*ASSIGNMENT:*
Transcribe word for word the lines below from the line with "SONAR pin TRIG: RX2 -> D18" through the line with "TFT pin DC: D2 -> D33", ends included.

*AVAILABLE RECORDS:*
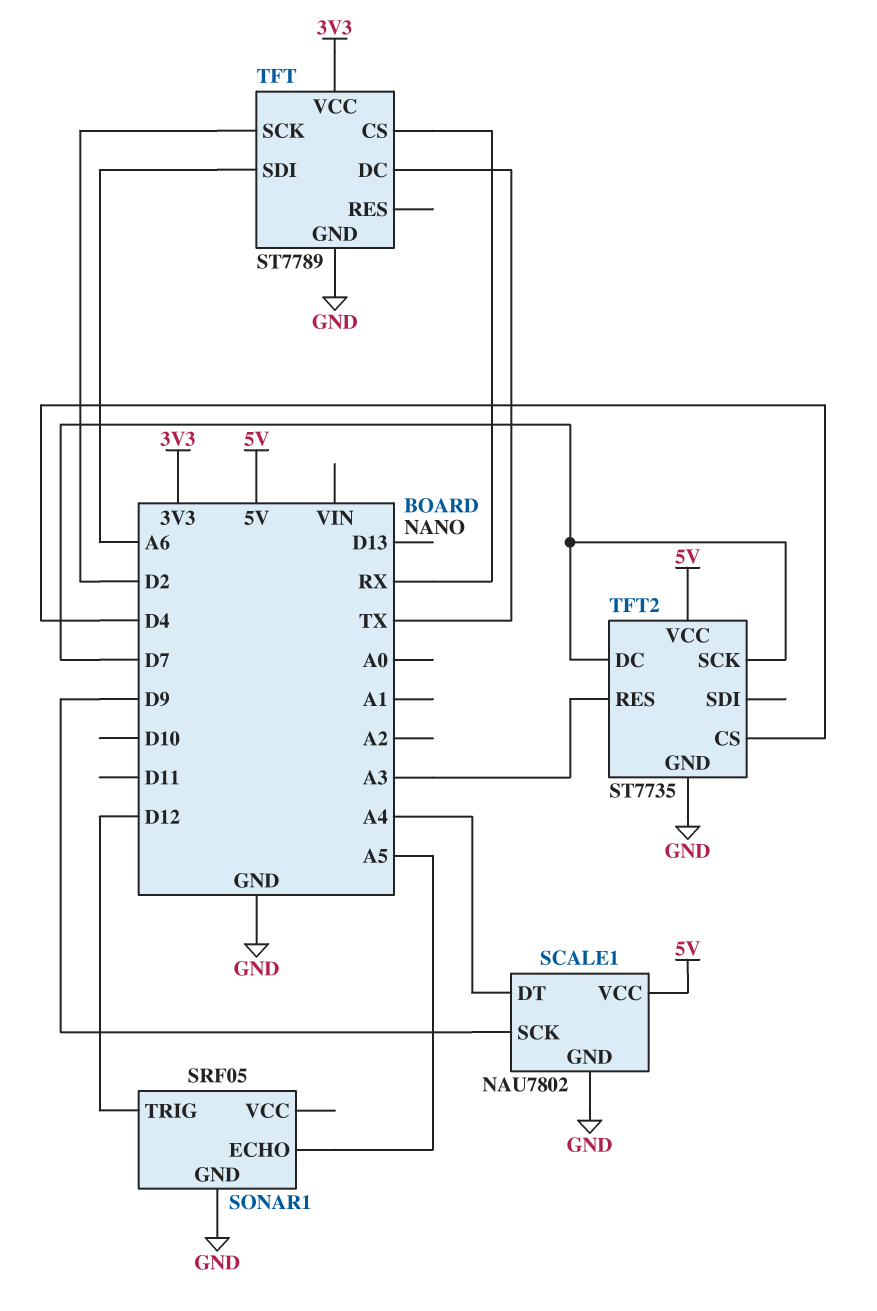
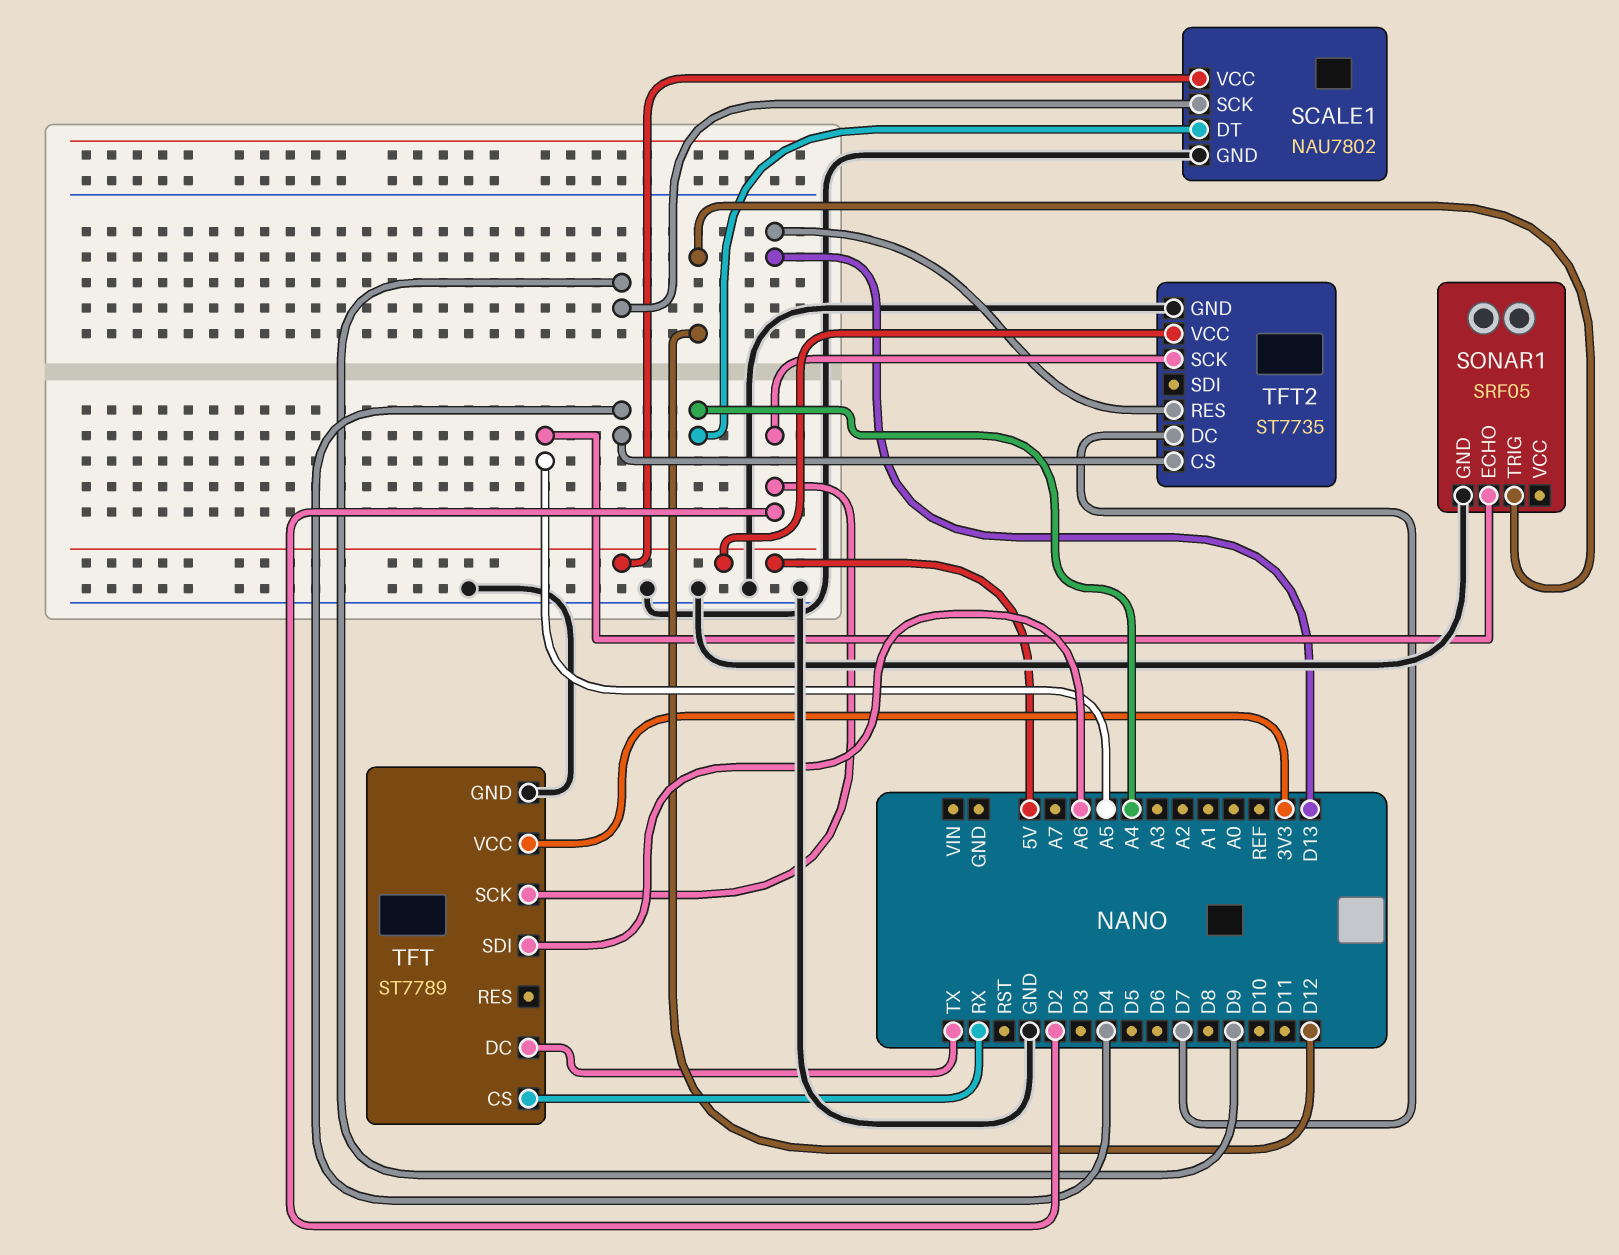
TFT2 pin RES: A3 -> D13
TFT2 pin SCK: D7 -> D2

* * *

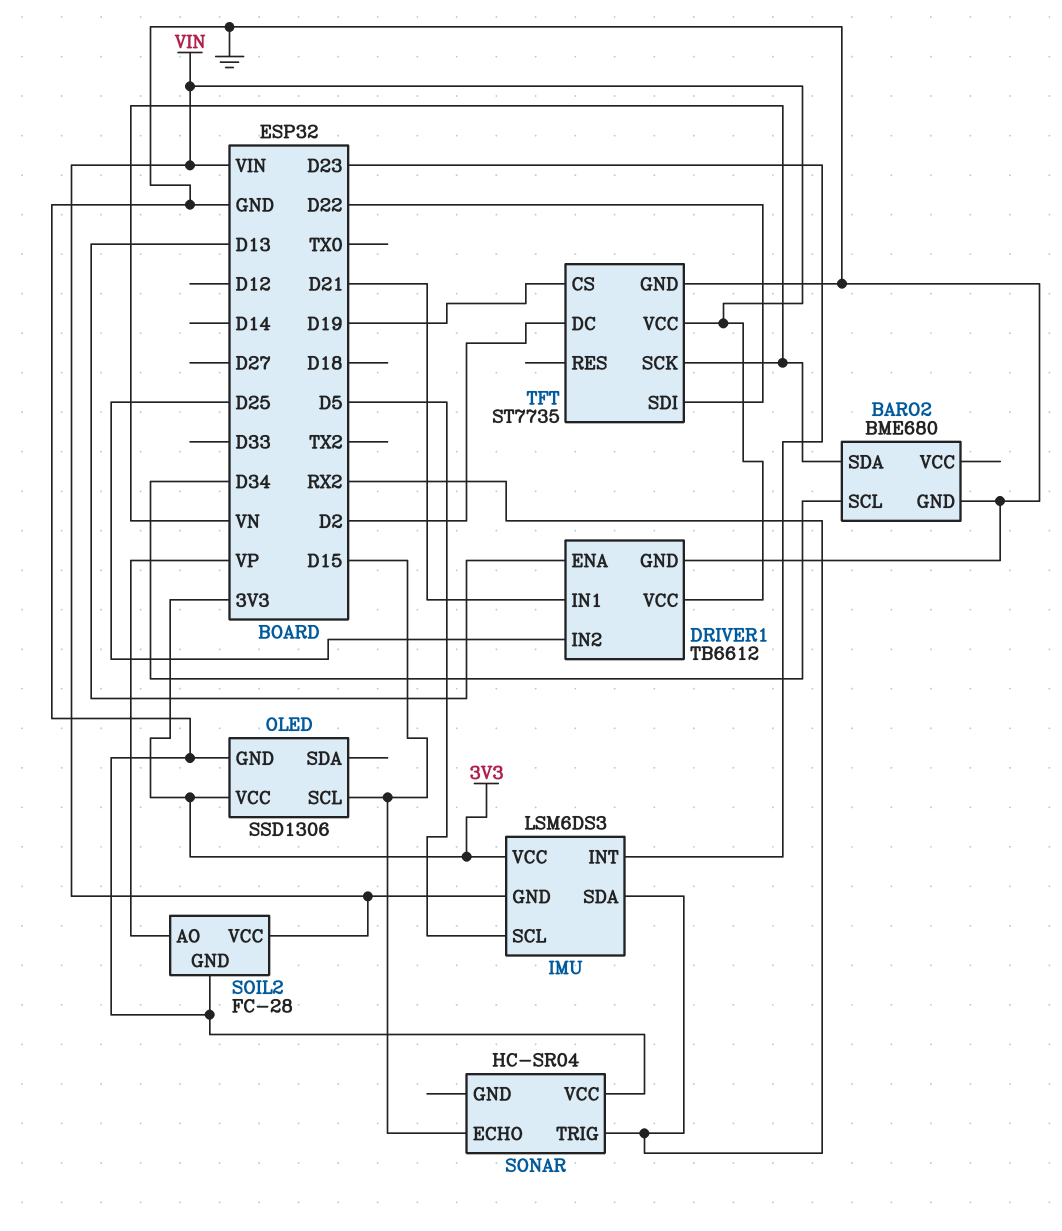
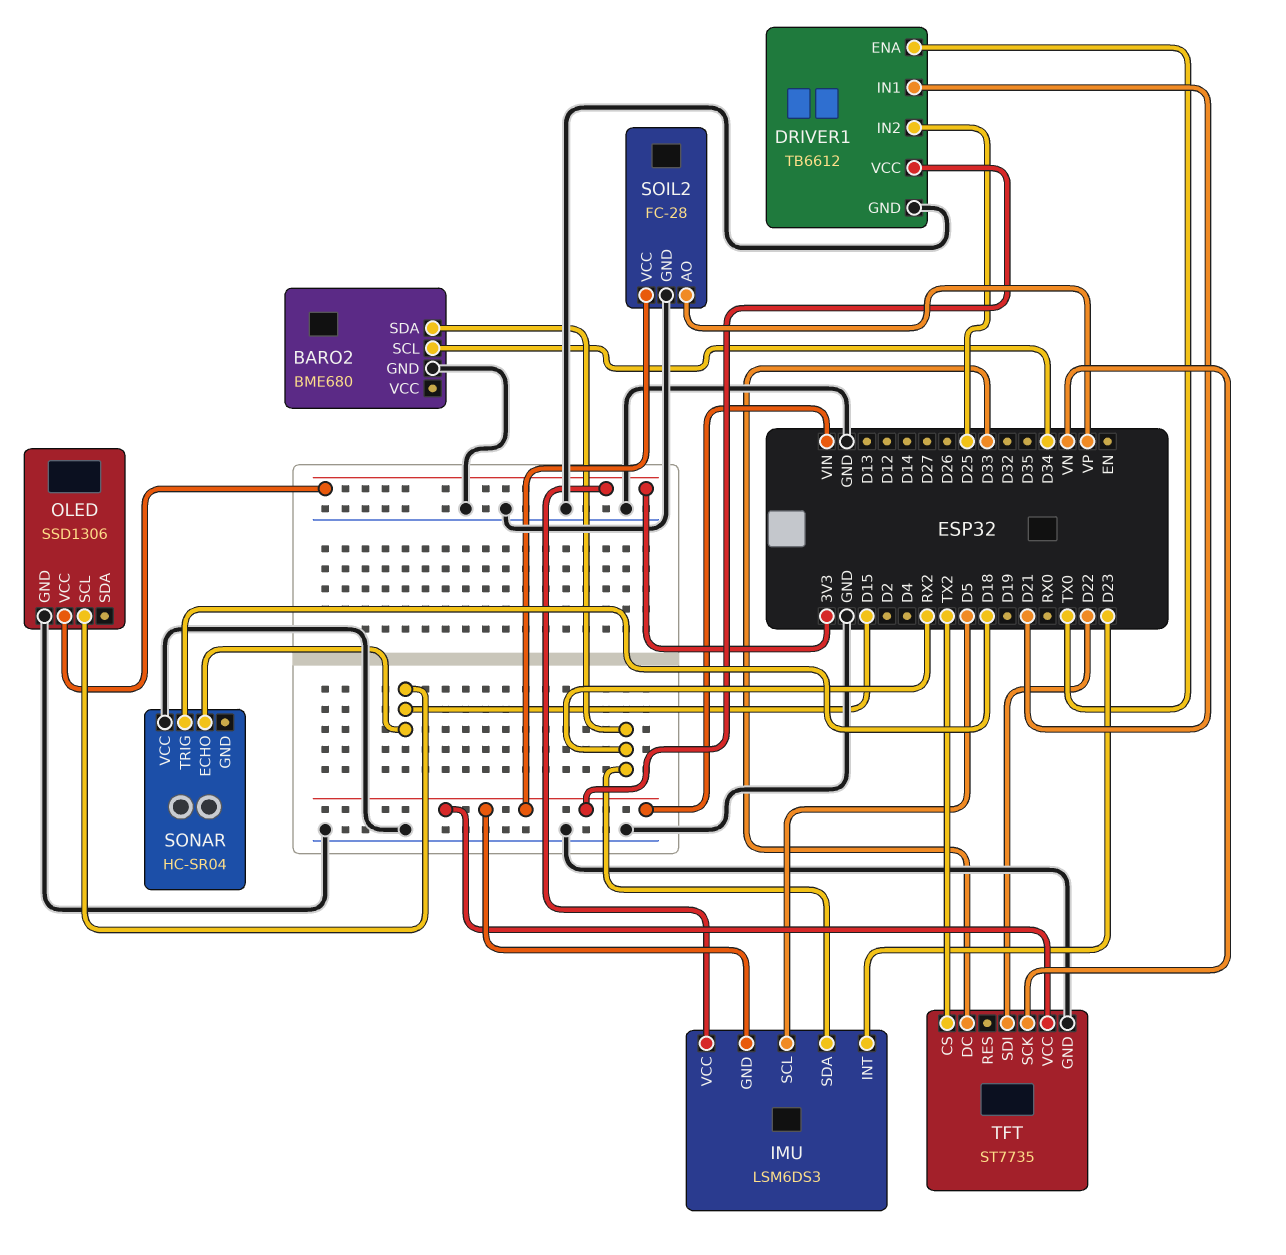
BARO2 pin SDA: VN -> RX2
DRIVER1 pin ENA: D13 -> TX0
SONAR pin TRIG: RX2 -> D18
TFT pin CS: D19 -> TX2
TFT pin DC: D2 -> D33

--

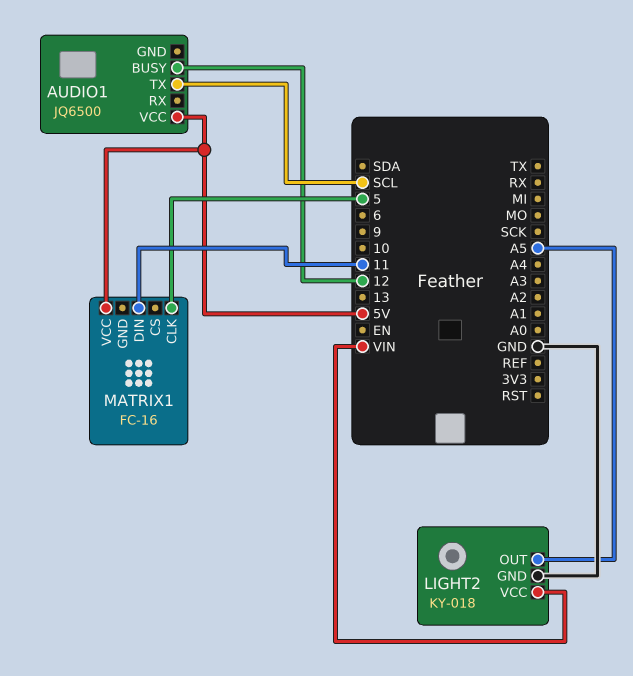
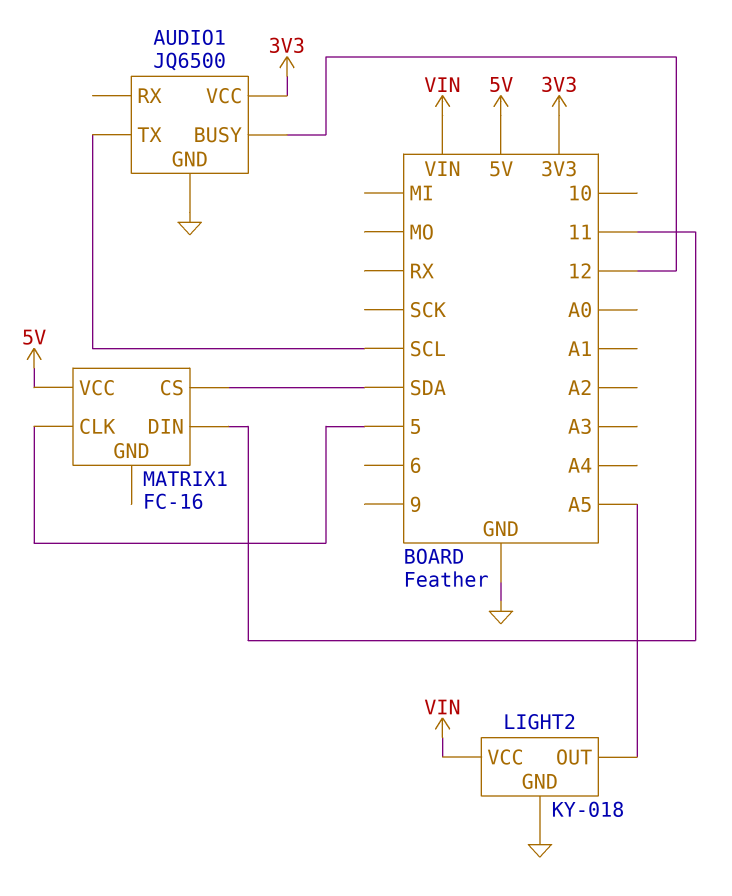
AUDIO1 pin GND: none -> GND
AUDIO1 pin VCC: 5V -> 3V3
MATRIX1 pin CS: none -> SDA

*ANSWER FOR THIS EXERCISE:*
SONAR pin TRIG: RX2 -> D18
TFT pin CS: D19 -> TX2
TFT pin DC: D2 -> D33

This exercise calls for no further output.